Assignment: Only lines containing the string "white" belong in the answer; find them in the records and copy them.

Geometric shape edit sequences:
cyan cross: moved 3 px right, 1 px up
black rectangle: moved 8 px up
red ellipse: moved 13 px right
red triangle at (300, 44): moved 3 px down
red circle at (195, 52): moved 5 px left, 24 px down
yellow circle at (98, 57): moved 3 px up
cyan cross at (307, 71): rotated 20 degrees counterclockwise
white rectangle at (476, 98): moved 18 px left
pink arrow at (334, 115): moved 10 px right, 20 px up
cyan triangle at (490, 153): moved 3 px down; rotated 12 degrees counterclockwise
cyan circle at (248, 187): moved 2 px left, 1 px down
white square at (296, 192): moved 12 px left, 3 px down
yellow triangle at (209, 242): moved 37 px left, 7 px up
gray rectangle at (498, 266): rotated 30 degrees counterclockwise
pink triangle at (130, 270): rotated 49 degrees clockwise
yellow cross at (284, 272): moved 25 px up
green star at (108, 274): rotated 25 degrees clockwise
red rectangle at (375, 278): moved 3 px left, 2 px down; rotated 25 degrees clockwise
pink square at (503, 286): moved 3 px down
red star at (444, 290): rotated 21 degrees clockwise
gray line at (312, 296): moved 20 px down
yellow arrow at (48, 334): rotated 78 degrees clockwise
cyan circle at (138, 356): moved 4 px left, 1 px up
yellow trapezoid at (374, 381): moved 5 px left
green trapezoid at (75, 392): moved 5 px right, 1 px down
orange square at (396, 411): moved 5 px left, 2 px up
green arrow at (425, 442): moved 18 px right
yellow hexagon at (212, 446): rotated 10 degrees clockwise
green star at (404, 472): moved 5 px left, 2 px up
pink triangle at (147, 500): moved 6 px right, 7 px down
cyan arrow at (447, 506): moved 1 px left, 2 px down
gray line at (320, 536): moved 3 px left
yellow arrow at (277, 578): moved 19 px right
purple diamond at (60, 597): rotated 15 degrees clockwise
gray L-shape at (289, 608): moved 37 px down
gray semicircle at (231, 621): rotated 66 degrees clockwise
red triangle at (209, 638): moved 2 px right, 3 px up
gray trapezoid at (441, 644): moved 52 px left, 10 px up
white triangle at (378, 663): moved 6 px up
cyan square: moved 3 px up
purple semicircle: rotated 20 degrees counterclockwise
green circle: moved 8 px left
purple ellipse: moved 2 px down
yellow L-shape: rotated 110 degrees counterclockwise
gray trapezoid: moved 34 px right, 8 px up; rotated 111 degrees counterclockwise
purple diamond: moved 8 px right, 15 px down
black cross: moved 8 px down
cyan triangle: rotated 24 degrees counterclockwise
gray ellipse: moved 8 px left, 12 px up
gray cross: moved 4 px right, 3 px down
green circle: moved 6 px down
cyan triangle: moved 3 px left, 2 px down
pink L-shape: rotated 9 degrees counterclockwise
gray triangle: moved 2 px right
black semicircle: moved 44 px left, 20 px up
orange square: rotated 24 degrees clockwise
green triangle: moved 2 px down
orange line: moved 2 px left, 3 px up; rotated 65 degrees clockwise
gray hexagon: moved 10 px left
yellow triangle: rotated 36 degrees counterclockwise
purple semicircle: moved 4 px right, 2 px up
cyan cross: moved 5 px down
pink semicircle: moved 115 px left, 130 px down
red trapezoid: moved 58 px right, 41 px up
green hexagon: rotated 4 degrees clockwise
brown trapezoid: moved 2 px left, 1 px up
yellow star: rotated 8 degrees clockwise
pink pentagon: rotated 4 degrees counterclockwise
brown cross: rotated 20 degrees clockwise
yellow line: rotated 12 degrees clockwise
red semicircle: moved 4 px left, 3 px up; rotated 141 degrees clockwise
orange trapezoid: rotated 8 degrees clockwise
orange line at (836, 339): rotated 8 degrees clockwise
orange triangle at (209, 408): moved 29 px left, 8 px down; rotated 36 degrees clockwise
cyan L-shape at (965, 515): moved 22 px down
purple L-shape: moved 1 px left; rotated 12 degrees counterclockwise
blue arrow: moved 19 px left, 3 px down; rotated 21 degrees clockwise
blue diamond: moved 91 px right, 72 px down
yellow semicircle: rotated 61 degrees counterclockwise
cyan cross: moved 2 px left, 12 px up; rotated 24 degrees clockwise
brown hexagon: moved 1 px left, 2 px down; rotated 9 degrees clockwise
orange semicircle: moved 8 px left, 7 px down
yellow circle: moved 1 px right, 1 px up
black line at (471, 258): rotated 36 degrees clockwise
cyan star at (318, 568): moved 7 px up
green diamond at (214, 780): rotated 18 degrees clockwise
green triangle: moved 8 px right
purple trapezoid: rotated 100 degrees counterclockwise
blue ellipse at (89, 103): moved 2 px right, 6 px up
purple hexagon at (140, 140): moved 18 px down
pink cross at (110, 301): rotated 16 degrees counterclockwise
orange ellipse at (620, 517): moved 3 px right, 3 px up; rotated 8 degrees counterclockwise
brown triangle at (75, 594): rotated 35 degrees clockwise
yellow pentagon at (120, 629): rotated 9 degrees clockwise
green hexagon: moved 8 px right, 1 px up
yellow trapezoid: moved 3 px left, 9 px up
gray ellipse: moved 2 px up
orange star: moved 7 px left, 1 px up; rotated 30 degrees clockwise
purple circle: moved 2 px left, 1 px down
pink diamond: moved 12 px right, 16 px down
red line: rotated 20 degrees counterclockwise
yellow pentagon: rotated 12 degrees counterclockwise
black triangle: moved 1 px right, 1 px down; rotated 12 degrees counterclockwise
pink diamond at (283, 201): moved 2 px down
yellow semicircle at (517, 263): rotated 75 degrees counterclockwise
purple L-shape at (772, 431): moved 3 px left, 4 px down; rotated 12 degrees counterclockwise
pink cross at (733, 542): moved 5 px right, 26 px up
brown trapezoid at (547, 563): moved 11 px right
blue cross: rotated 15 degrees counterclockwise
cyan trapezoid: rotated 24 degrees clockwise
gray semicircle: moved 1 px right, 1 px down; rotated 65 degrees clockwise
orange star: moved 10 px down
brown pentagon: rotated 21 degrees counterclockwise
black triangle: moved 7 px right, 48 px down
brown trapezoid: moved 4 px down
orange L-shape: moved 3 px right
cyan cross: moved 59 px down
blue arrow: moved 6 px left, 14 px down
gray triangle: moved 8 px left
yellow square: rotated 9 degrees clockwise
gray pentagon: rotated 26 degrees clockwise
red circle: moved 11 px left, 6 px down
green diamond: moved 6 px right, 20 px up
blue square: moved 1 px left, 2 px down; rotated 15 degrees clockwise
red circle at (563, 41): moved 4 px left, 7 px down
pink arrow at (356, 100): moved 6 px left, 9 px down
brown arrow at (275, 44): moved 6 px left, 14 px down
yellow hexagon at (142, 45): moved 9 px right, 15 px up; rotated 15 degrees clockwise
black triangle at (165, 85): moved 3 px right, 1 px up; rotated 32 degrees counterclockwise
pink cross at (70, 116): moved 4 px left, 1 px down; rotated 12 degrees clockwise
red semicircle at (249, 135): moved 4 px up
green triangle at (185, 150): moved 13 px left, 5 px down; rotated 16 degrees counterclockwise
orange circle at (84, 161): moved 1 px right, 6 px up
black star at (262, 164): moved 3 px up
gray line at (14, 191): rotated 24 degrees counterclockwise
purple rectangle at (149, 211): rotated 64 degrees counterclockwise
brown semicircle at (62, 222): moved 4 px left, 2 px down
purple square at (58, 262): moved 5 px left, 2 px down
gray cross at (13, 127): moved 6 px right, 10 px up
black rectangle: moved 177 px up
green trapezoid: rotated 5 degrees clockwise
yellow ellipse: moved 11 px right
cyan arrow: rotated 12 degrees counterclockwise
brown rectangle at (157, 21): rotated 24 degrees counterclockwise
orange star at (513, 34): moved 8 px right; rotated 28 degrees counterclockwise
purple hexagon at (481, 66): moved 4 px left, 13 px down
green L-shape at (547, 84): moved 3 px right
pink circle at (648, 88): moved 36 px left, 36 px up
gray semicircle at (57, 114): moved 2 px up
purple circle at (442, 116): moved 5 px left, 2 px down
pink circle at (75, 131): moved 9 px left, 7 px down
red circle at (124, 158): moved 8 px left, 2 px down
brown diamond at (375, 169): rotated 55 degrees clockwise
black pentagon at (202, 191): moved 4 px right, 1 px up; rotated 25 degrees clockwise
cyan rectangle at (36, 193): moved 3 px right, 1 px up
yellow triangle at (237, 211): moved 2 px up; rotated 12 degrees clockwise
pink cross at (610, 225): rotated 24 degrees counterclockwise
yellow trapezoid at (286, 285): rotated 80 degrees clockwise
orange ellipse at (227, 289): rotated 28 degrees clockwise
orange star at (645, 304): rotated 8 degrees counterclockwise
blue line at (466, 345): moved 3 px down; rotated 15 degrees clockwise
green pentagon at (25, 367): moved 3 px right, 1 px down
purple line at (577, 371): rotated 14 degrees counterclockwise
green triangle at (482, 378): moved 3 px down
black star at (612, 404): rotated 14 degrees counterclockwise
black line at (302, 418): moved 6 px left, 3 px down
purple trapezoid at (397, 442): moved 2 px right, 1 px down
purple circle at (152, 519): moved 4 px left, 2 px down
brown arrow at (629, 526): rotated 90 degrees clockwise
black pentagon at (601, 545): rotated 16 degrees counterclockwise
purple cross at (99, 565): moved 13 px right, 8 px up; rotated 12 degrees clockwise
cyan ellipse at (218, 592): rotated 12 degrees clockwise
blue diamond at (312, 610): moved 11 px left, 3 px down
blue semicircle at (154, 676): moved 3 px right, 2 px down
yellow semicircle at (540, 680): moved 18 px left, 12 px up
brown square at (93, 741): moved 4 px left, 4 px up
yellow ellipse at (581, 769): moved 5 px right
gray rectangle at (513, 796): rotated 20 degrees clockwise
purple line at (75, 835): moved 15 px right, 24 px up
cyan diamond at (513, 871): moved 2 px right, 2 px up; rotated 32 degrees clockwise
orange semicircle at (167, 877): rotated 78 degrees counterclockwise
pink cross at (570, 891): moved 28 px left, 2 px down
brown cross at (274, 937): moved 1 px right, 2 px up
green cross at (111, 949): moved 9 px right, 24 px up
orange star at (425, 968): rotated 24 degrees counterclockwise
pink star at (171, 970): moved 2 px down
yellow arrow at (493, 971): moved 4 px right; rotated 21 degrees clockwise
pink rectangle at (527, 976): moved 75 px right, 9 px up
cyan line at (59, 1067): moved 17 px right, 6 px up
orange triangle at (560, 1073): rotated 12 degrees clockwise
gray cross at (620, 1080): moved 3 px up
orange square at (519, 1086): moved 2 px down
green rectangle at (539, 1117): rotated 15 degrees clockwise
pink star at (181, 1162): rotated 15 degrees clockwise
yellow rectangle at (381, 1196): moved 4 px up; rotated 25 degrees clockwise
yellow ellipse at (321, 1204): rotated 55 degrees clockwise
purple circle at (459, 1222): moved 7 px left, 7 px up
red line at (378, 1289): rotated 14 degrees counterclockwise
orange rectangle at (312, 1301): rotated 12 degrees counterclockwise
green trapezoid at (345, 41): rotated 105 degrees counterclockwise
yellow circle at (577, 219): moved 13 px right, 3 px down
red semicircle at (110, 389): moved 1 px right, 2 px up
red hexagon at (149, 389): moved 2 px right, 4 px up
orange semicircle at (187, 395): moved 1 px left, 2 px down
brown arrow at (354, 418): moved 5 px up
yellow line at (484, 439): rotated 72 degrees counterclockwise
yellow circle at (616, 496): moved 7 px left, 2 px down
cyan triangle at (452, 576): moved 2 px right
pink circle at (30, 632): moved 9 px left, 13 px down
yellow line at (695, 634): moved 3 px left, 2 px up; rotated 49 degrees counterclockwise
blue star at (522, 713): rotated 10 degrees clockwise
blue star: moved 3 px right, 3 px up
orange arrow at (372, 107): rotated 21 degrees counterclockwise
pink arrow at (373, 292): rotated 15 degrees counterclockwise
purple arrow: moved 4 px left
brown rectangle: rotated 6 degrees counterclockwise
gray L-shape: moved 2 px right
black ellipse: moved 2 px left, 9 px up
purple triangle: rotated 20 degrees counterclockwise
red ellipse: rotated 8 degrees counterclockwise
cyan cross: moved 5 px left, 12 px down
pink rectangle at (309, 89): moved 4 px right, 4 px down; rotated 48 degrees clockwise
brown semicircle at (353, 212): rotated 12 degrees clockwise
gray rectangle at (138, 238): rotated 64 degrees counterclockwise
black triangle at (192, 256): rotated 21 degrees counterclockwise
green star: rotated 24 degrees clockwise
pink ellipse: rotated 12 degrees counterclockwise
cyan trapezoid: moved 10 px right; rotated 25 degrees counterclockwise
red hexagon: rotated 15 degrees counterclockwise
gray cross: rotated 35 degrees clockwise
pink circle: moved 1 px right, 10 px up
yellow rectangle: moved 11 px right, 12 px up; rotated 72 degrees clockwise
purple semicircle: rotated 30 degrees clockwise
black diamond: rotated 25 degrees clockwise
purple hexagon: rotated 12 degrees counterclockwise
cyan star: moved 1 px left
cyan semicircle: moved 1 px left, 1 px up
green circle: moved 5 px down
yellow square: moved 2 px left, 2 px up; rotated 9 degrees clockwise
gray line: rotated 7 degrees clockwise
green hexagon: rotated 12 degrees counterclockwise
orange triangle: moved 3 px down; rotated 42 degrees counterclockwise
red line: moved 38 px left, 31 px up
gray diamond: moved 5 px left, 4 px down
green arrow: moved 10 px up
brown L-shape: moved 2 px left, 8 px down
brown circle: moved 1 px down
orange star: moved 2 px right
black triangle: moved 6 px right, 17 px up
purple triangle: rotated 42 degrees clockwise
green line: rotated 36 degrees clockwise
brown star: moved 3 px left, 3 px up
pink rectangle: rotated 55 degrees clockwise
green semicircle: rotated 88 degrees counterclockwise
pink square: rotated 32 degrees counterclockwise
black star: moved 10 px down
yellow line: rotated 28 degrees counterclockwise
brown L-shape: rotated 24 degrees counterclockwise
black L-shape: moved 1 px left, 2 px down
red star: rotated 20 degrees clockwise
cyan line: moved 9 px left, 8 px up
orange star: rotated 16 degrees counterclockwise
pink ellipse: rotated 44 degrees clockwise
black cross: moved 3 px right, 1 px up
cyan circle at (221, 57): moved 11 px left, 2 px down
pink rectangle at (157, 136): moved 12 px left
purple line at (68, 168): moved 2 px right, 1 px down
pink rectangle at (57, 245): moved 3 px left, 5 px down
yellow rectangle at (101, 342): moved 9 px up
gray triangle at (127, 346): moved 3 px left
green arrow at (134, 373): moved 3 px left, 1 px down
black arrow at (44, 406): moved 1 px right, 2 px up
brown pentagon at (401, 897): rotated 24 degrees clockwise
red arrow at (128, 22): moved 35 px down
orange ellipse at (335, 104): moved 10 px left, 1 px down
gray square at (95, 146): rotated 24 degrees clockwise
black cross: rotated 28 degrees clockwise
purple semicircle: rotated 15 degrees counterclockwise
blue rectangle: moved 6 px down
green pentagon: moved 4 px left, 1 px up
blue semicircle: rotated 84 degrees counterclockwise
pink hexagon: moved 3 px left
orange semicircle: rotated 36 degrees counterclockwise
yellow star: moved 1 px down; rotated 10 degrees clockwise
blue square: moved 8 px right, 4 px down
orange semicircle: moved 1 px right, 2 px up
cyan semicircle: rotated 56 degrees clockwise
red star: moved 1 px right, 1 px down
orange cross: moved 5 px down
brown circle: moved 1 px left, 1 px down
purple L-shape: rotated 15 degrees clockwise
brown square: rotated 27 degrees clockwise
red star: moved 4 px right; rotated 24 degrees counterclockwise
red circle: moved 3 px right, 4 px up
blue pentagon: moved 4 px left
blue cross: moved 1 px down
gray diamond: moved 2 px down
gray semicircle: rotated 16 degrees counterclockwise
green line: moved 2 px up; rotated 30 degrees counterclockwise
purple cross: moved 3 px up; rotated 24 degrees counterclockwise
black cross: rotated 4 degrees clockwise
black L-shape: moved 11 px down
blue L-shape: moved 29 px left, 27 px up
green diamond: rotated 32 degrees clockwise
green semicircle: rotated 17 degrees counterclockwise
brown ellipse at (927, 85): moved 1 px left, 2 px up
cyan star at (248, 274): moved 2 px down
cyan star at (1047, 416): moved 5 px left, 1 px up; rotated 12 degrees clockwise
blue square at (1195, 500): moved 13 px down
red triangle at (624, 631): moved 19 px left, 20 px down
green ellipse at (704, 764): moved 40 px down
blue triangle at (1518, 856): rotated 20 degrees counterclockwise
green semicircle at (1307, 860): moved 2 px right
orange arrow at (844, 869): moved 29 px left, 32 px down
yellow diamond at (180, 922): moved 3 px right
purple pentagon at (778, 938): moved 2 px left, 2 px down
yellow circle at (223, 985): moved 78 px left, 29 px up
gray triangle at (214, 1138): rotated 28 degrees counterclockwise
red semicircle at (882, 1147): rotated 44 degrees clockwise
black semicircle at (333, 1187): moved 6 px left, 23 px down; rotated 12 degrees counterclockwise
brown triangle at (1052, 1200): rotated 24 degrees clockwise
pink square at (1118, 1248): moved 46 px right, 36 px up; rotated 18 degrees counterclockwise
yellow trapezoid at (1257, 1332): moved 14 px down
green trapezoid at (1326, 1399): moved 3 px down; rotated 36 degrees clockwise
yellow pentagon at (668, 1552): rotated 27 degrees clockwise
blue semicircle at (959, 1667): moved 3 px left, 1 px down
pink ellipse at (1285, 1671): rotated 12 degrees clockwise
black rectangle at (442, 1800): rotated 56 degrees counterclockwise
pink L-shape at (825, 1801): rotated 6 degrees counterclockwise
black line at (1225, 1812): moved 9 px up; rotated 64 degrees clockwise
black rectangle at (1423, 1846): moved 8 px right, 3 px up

Result of this task:
white rectangle at (476, 98): moved 18 px left
white square at (296, 192): moved 12 px left, 3 px down
white triangle at (378, 663): moved 6 px up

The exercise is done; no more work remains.